* **Data shown**:
# # #

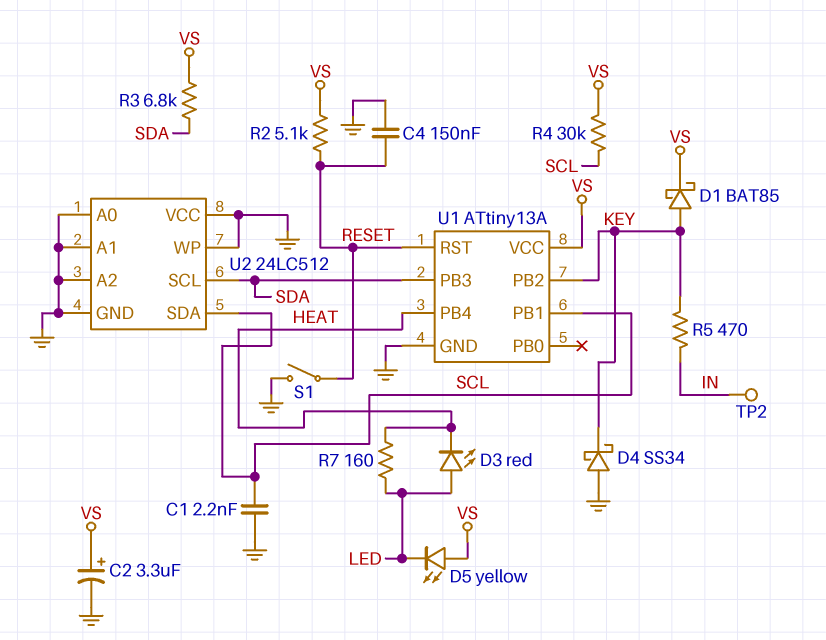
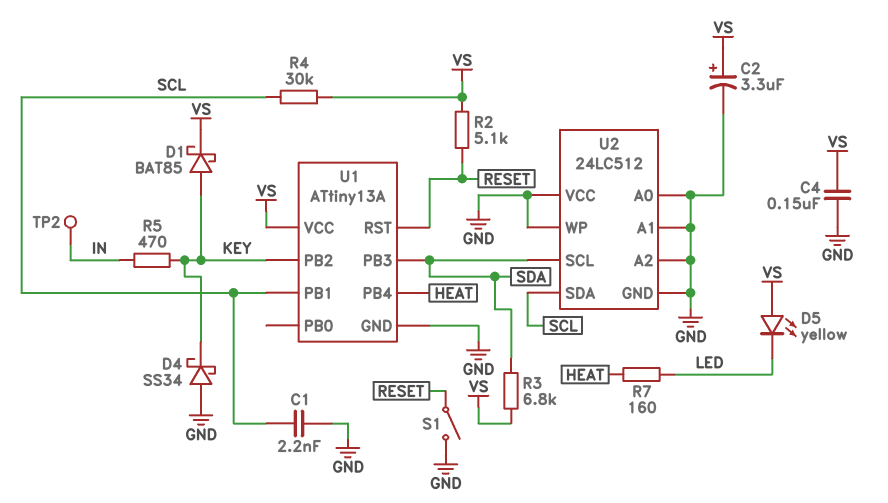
C4: 150nF (GND, RESET) -> 150nF (GND, VS)
D3: LED red (A LED, K HEAT) -> none

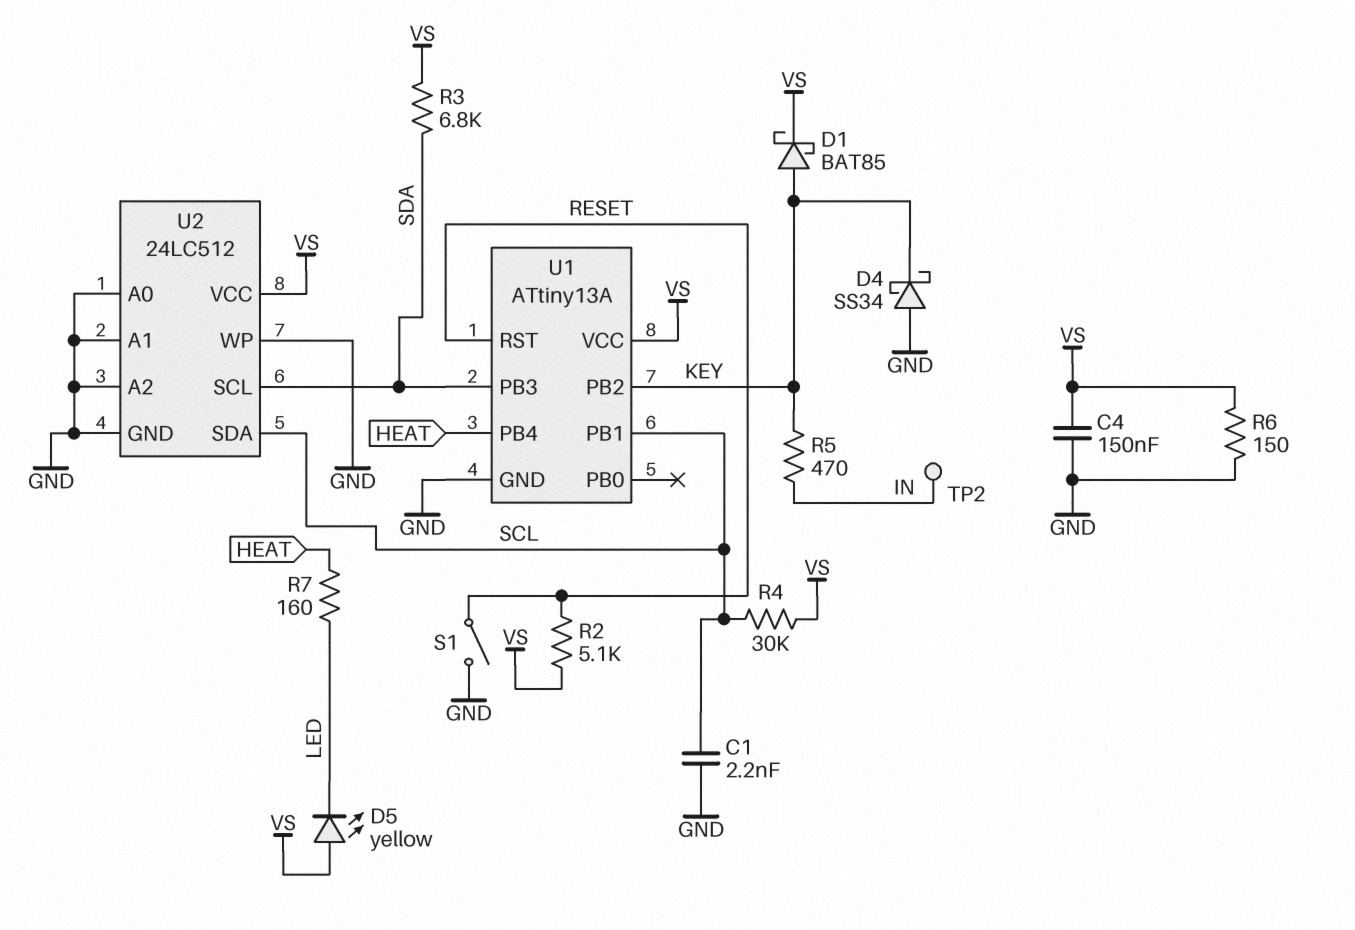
C2: 3.3uF (plus VS, minus GND) -> none
R6: none -> 150 (GND, VS)
U2 pin VCC: GND -> VS

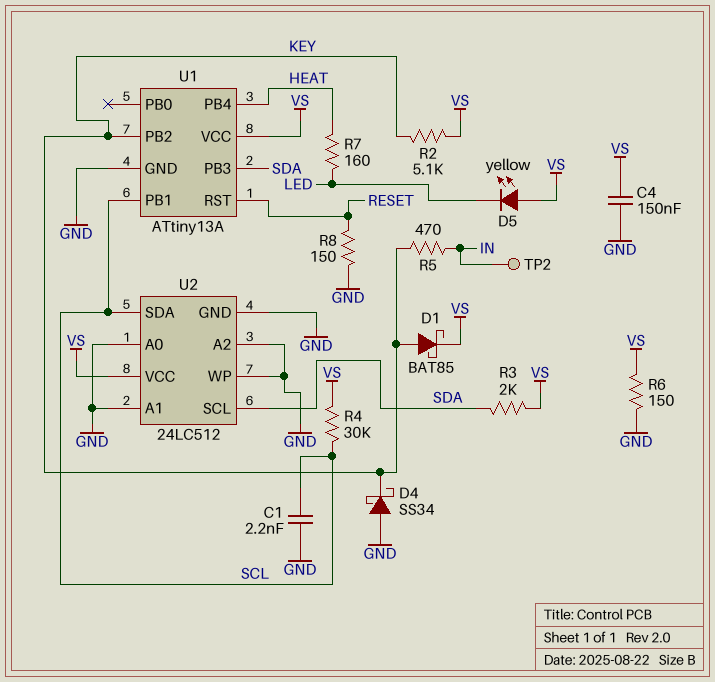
R2: 5.1k (RESET, VS) -> 5.1k (KEY, VS)
R3: 6.8k (SDA, VS) -> 2k (SDA, VS)
R8: none -> 150 (GND, RESET)
S1: switch (GND, RESET) -> none

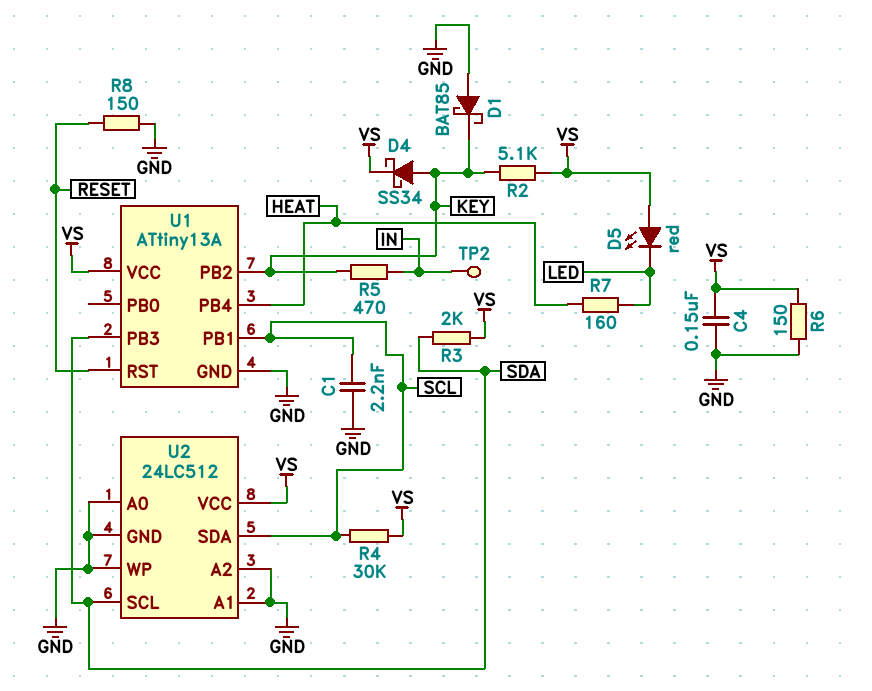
D1: schottky BAT85 (A KEY, K VS) -> schottky BAT85 (A GND, K KEY)
D4: schottky SS34 (A GND, K KEY) -> schottky SS34 (A KEY, K VS)
D5: LED yellow (A VS, K LED) -> LED red (A VS, K LED)

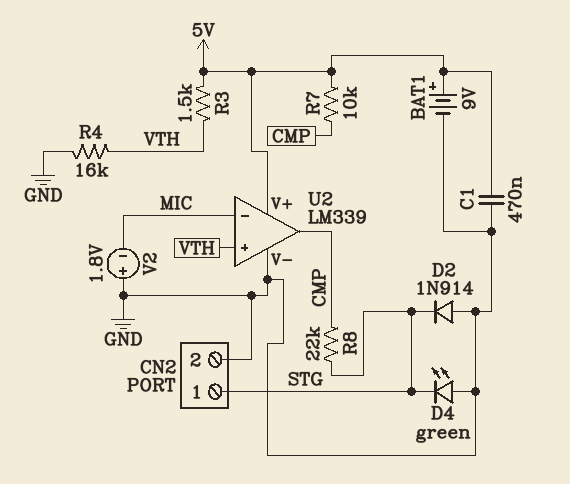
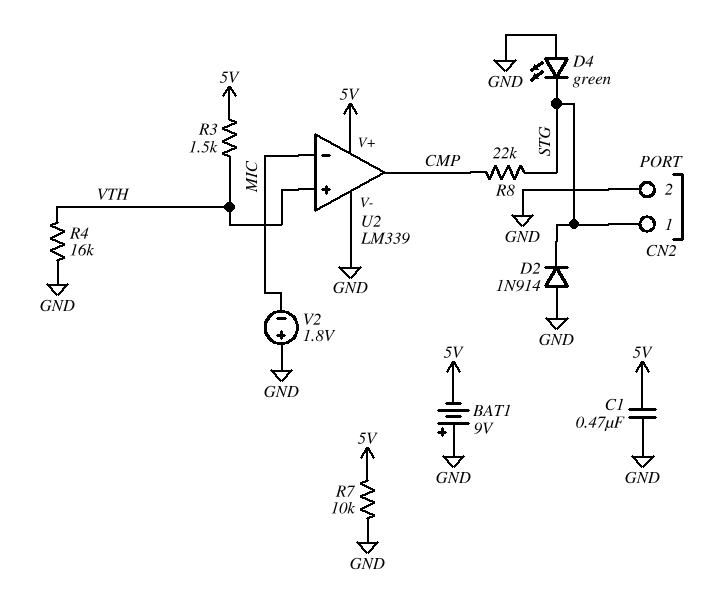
BAT1: 9V (plus 5V, minus GND) -> 9V (plus GND, minus 5V)
R7: 10k (5V, CMP) -> 10k (5V, GND)

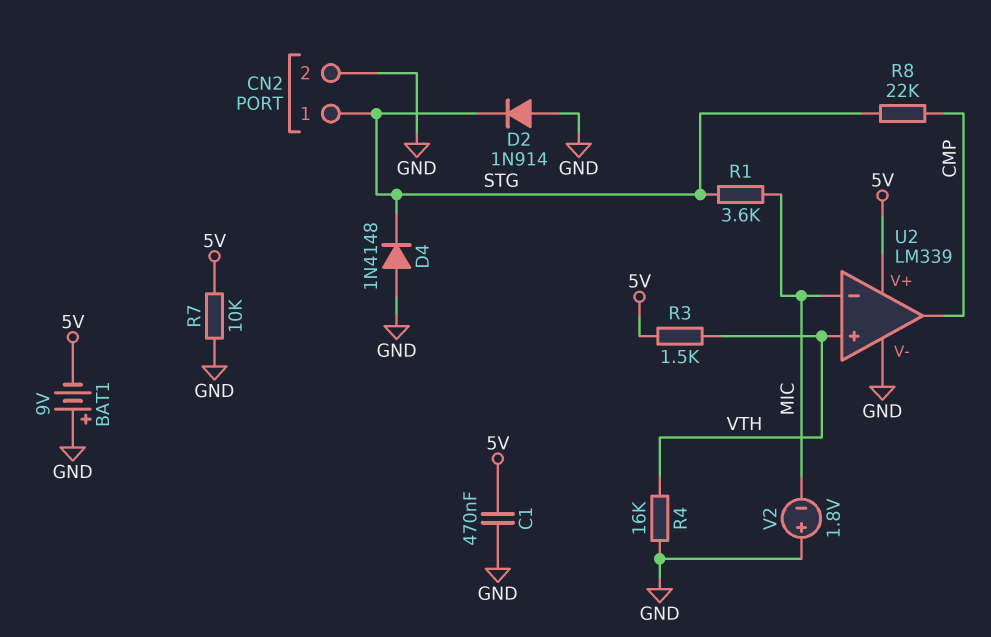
D4: LED green (A GND, K STG) -> diode 1N4148 (A GND, K STG)
R1: none -> 3.6k (MIC, STG)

# # #

* **What this task involves**: Working through the entries above, copy every line in which "schottky" is found.

* **Expected answer**:
D1: schottky BAT85 (A KEY, K VS) -> schottky BAT85 (A GND, K KEY)
D4: schottky SS34 (A GND, K KEY) -> schottky SS34 (A KEY, K VS)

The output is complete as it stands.